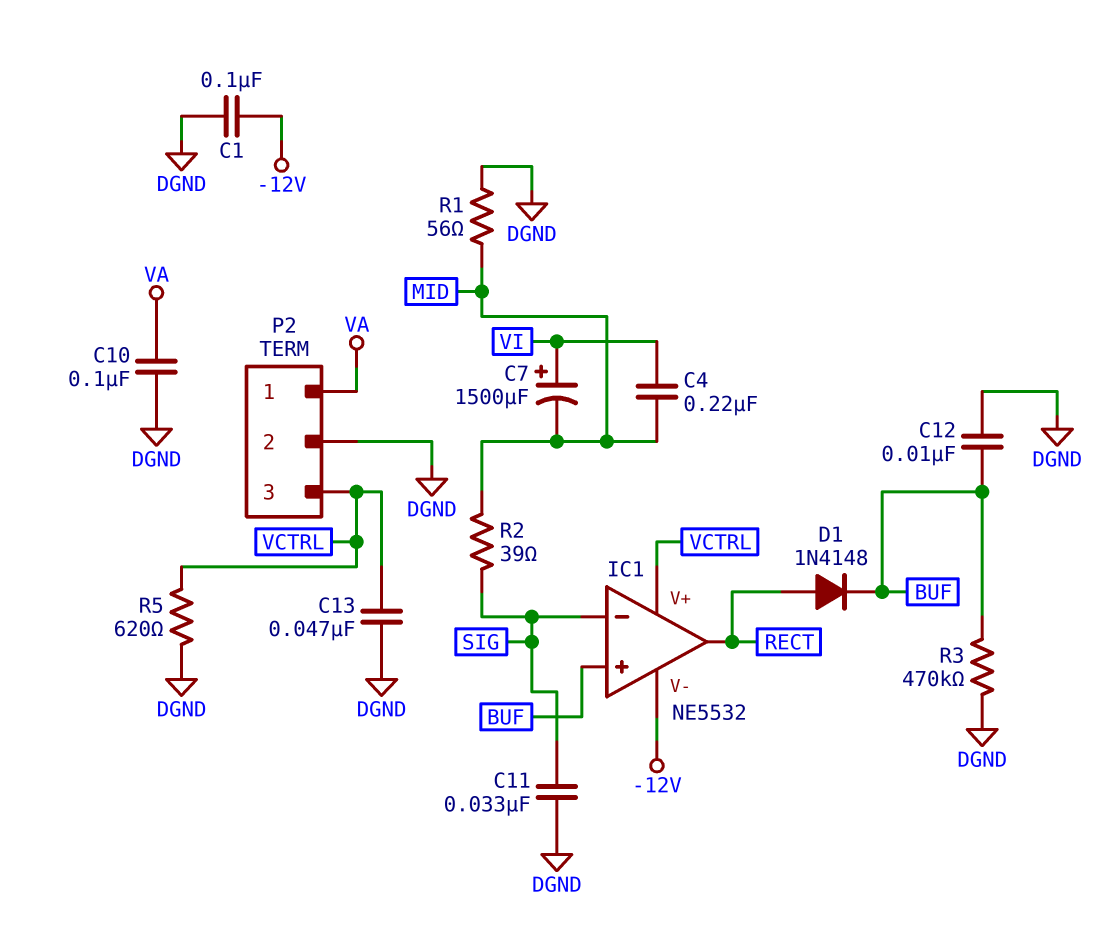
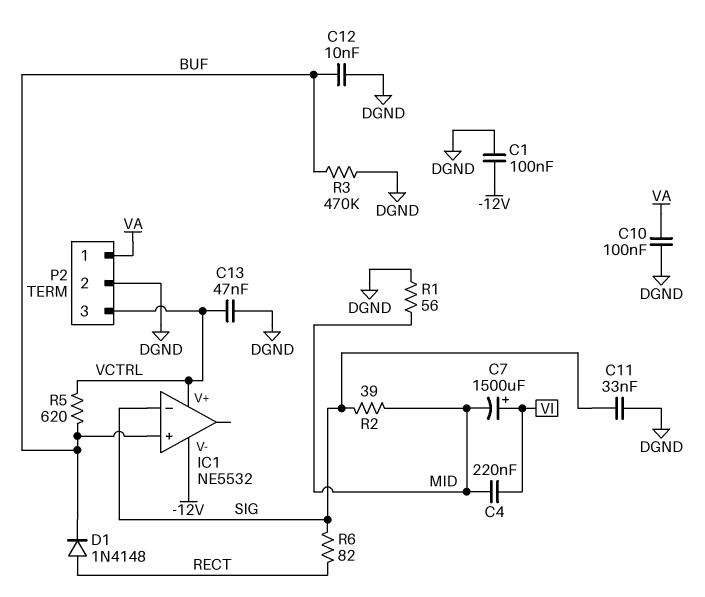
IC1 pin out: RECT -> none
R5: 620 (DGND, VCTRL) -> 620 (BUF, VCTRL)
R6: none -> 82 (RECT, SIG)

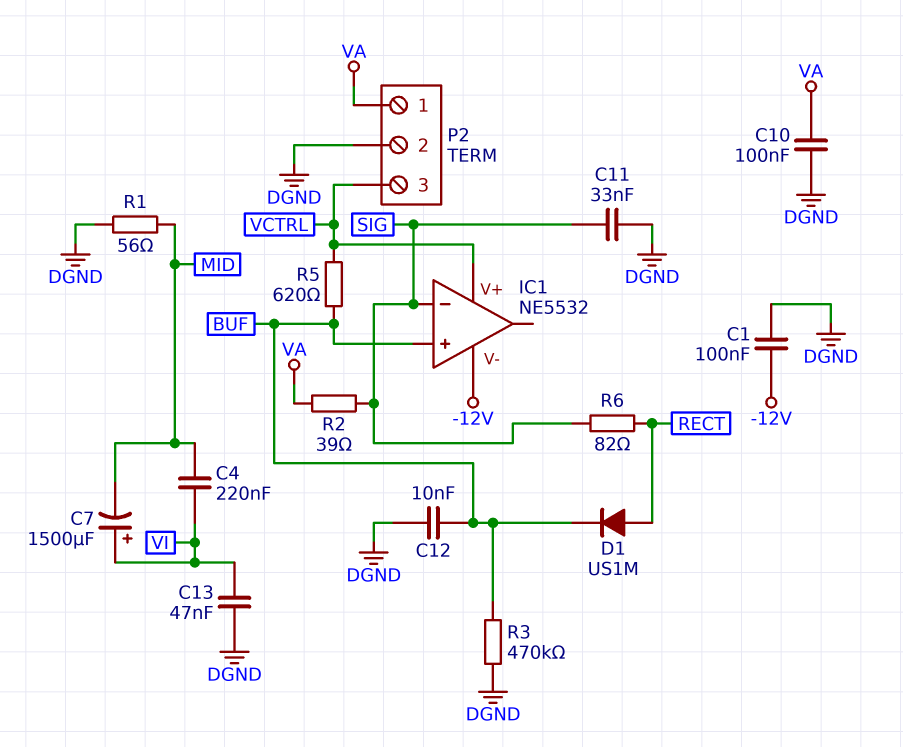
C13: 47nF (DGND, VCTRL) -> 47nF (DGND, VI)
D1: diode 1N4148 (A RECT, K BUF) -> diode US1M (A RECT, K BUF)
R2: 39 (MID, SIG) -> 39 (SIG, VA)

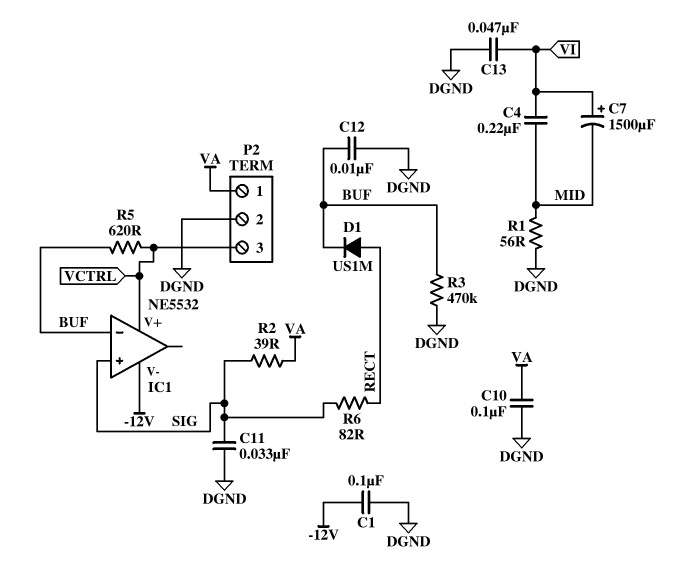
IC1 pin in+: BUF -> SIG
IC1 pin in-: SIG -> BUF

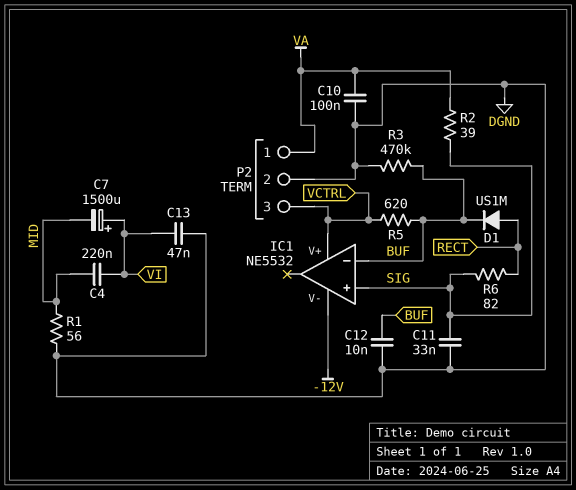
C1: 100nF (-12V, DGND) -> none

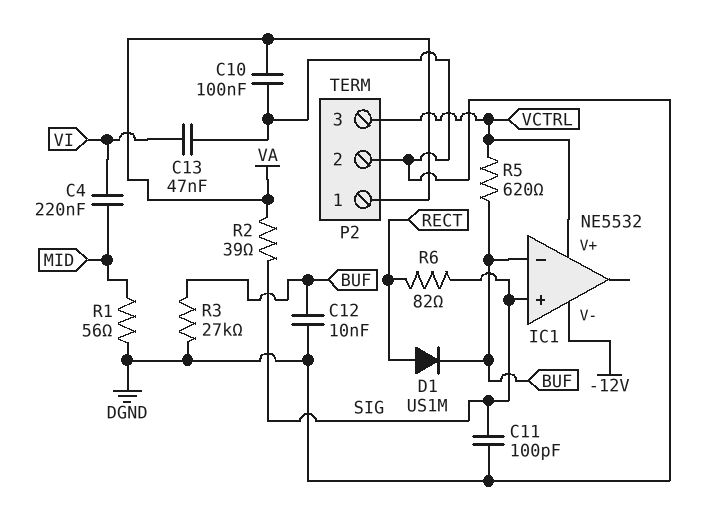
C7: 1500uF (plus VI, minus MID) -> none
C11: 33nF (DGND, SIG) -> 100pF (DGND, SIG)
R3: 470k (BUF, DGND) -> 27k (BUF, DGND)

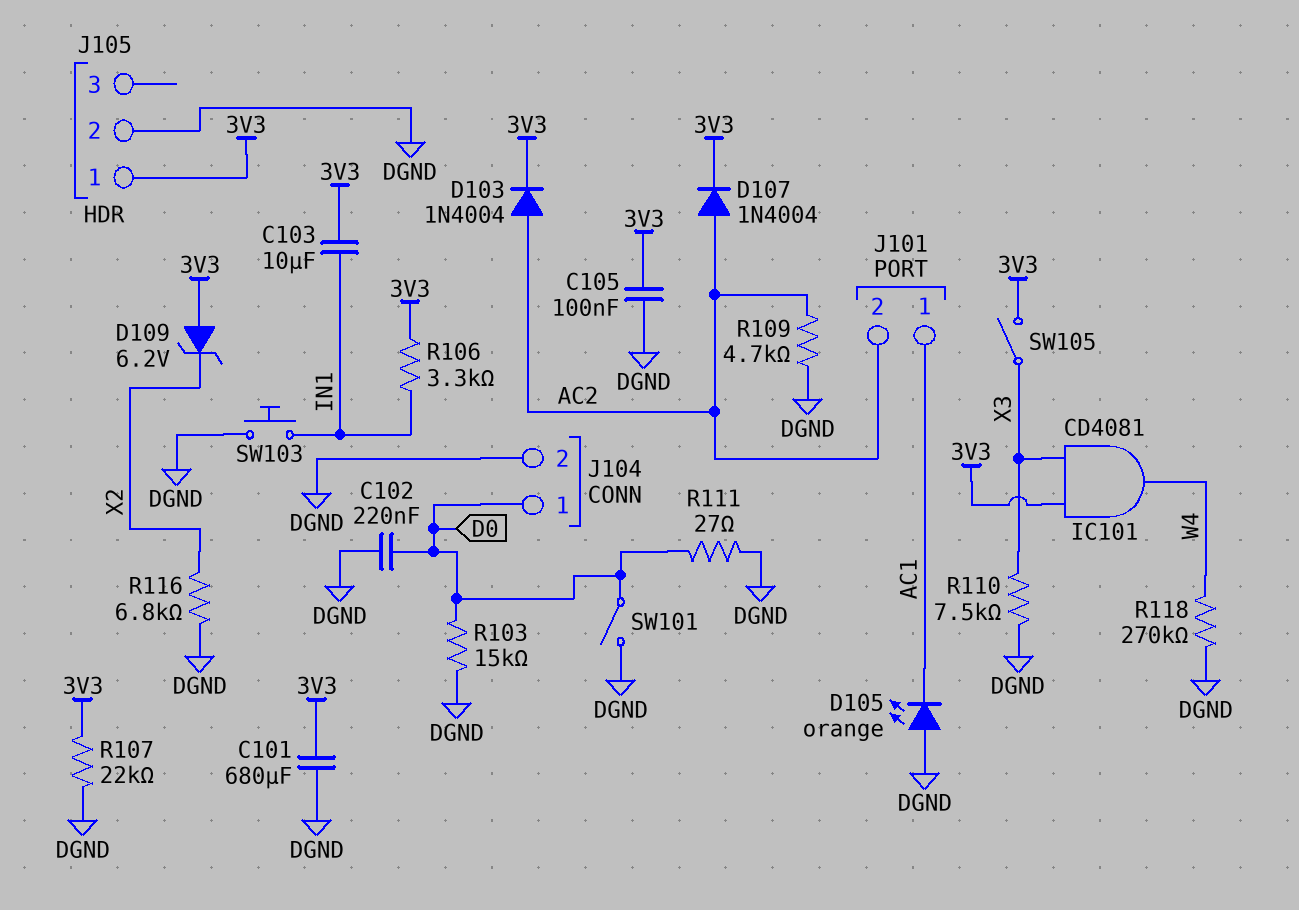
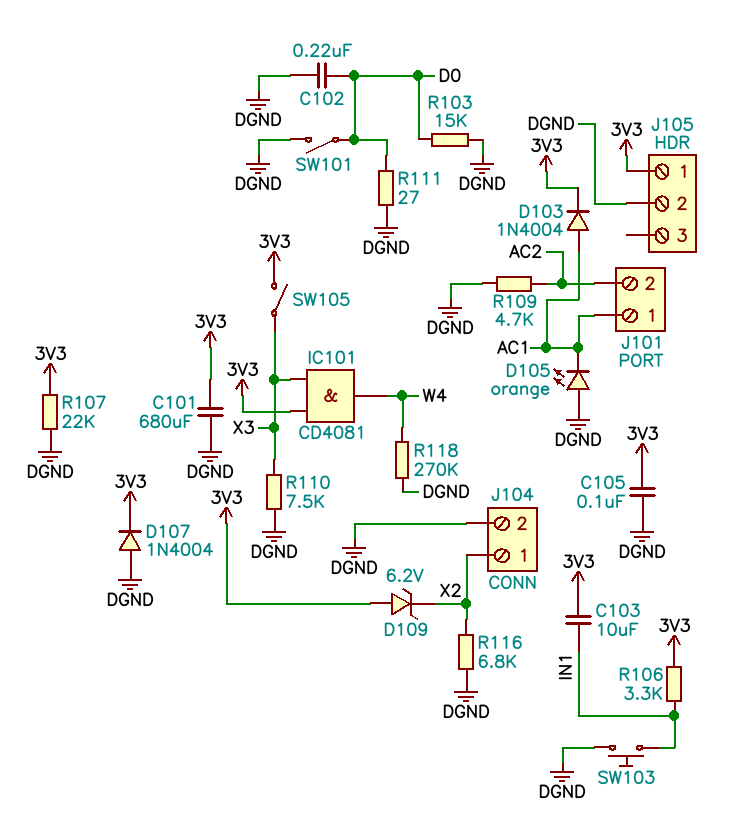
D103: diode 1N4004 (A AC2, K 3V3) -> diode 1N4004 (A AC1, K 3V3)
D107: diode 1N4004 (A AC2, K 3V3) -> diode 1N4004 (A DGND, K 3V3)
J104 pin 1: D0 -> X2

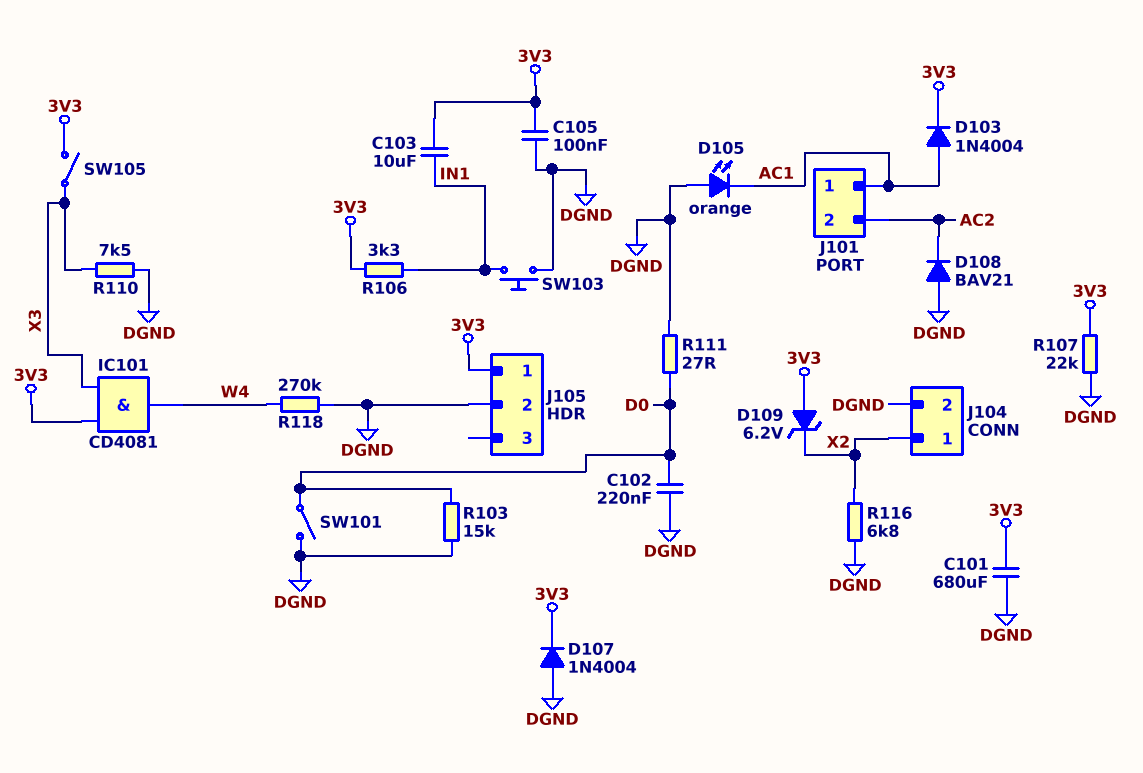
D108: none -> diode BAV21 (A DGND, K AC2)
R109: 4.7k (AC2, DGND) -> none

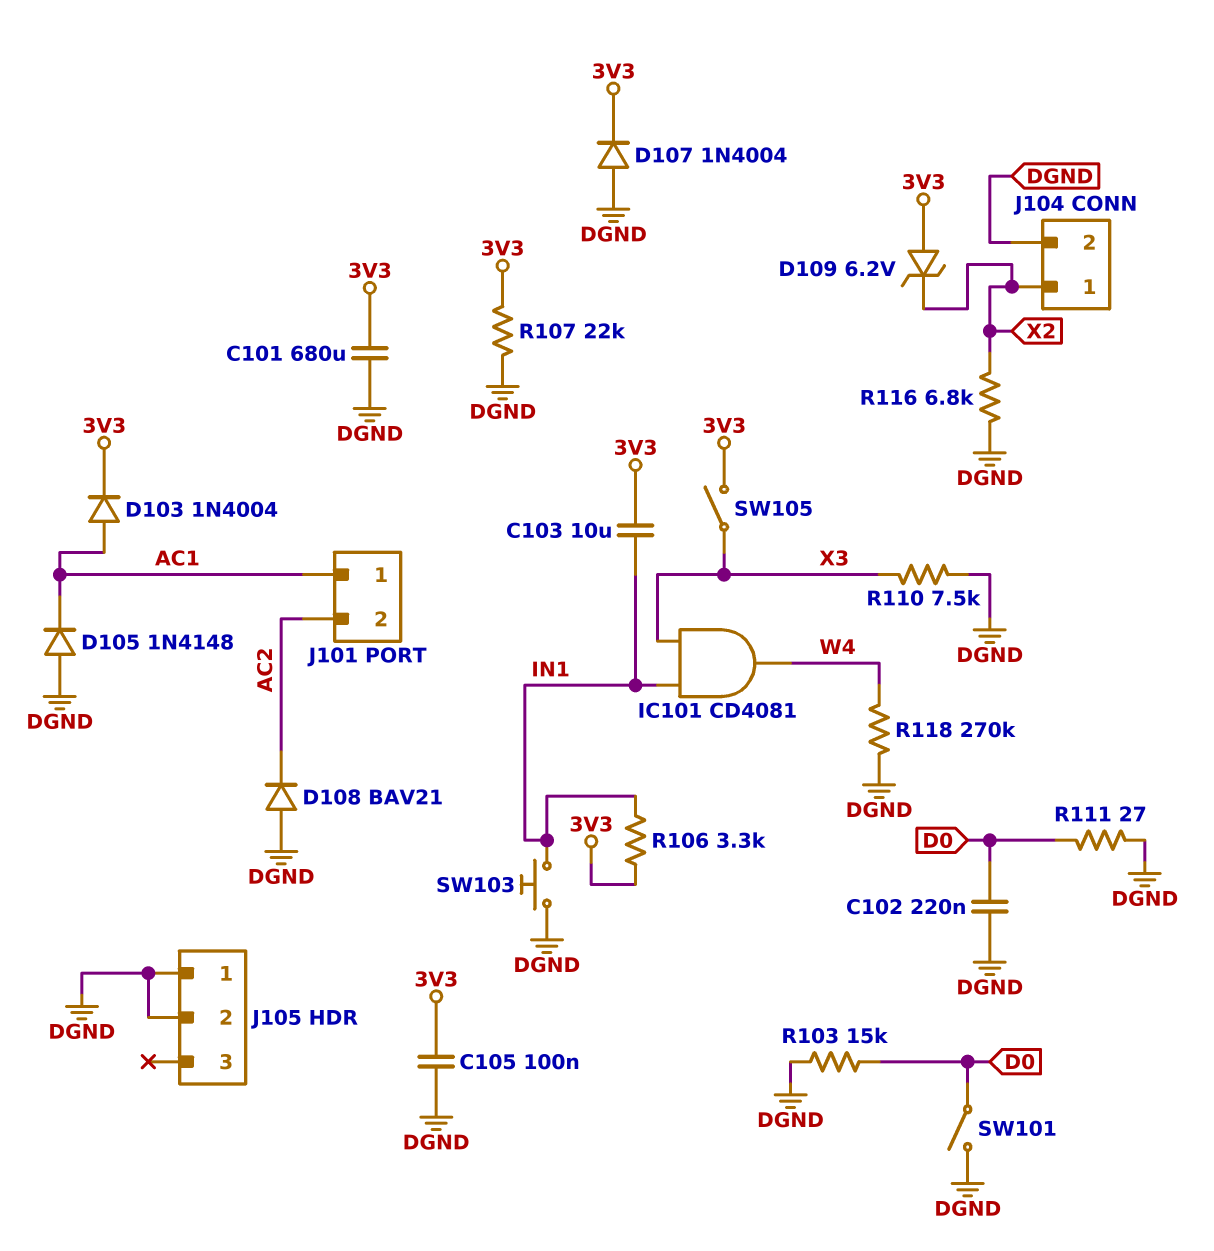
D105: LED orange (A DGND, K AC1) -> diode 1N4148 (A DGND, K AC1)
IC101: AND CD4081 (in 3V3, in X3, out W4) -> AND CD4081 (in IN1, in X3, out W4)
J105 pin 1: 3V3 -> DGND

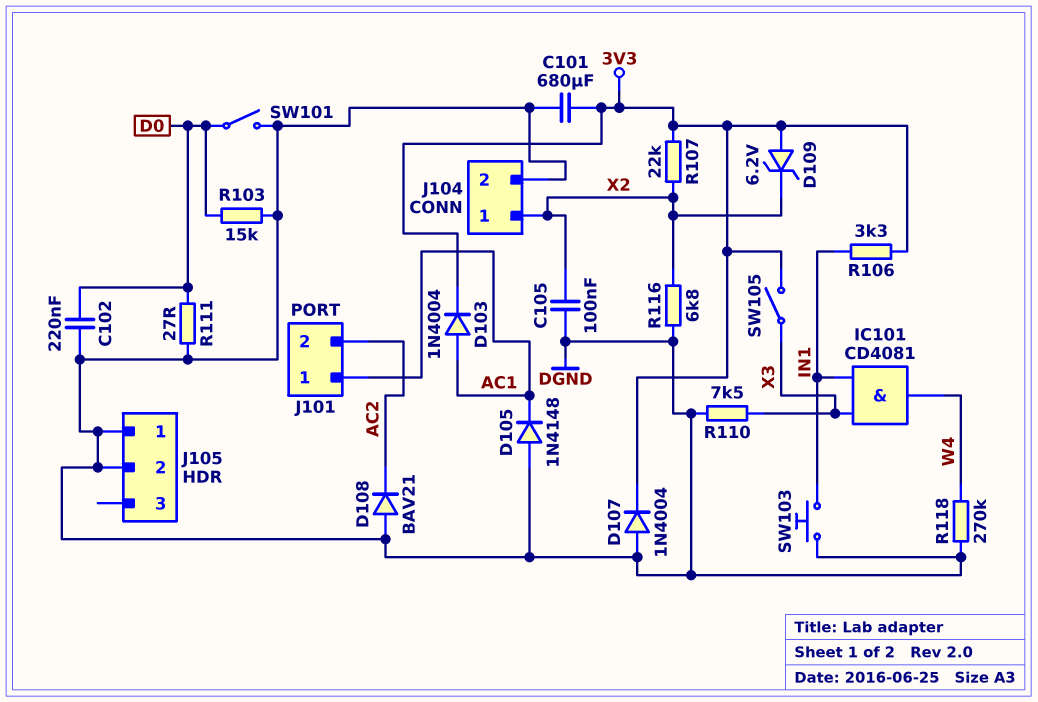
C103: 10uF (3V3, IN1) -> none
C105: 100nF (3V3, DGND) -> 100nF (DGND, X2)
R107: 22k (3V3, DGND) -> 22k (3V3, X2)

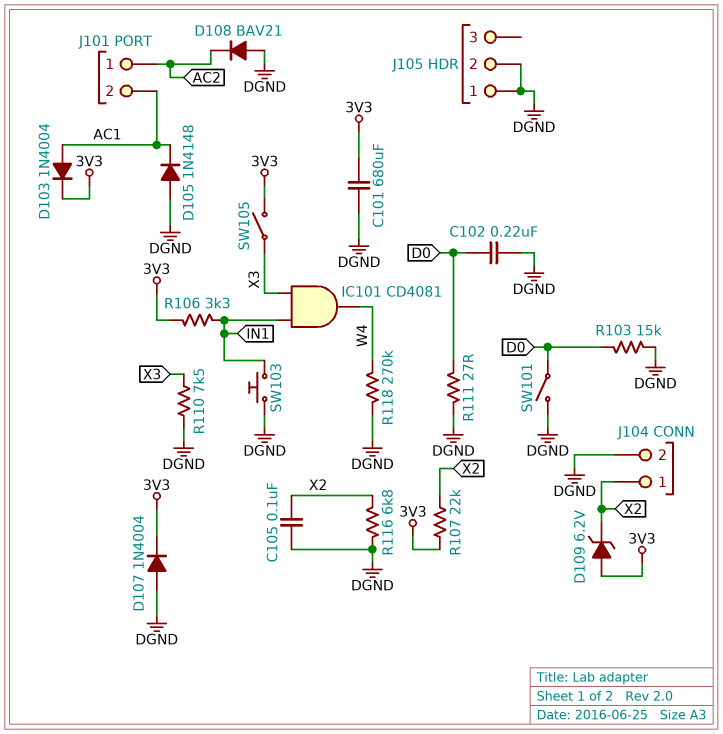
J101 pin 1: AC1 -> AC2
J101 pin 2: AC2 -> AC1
____________
- _WHAT TO DO_
All of the data is to be reproduced exactly, with the pictures left out.

- _RESULT OF THE EXERCISE_
IC1 pin out: RECT -> none
R5: 620 (DGND, VCTRL) -> 620 (BUF, VCTRL)
R6: none -> 82 (RECT, SIG)

C13: 47nF (DGND, VCTRL) -> 47nF (DGND, VI)
D1: diode 1N4148 (A RECT, K BUF) -> diode US1M (A RECT, K BUF)
R2: 39 (MID, SIG) -> 39 (SIG, VA)

IC1 pin in+: BUF -> SIG
IC1 pin in-: SIG -> BUF

C1: 100nF (-12V, DGND) -> none

C7: 1500uF (plus VI, minus MID) -> none
C11: 33nF (DGND, SIG) -> 100pF (DGND, SIG)
R3: 470k (BUF, DGND) -> 27k (BUF, DGND)

D103: diode 1N4004 (A AC2, K 3V3) -> diode 1N4004 (A AC1, K 3V3)
D107: diode 1N4004 (A AC2, K 3V3) -> diode 1N4004 (A DGND, K 3V3)
J104 pin 1: D0 -> X2

D108: none -> diode BAV21 (A DGND, K AC2)
R109: 4.7k (AC2, DGND) -> none

D105: LED orange (A DGND, K AC1) -> diode 1N4148 (A DGND, K AC1)
IC101: AND CD4081 (in 3V3, in X3, out W4) -> AND CD4081 (in IN1, in X3, out W4)
J105 pin 1: 3V3 -> DGND

C103: 10uF (3V3, IN1) -> none
C105: 100nF (3V3, DGND) -> 100nF (DGND, X2)
R107: 22k (3V3, DGND) -> 22k (3V3, X2)

J101 pin 1: AC1 -> AC2
J101 pin 2: AC2 -> AC1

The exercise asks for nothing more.